**Task details:**
Keep only those lines of the records that include the string "hexagon".

**Material for the task:**

━━━━━━━━━━━━━━━━━━━━━━━━━━━━━━

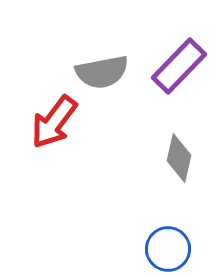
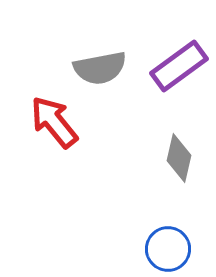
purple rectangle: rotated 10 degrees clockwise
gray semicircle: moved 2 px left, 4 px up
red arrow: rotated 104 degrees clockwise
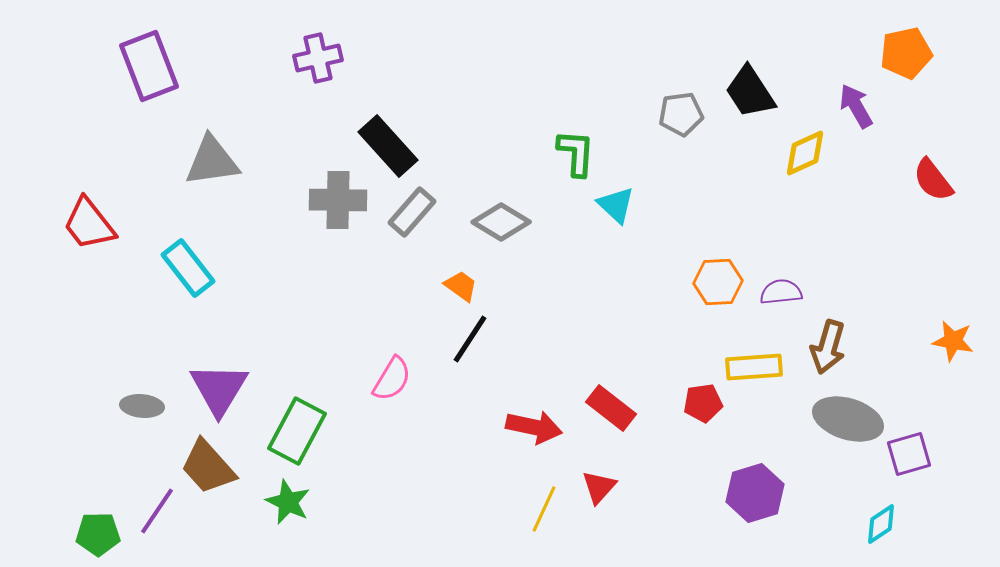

━━━━━━━━━━━━━━━━━━━━━━━━━━━━━━

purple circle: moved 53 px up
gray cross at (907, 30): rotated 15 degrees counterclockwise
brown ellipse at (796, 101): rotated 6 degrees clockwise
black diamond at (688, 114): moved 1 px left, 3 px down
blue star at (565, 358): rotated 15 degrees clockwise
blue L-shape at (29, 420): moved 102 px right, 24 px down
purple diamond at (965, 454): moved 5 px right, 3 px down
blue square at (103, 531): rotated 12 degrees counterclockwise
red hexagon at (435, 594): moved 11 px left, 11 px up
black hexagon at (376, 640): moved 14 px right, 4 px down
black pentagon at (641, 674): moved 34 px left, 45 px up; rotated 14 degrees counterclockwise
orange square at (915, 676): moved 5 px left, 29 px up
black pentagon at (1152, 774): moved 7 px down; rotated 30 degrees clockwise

━━━━━━━━━━━━━━━━━━━━━━━━━━━━━━

**Response box:**
red hexagon at (435, 594): moved 11 px left, 11 px up
black hexagon at (376, 640): moved 14 px right, 4 px down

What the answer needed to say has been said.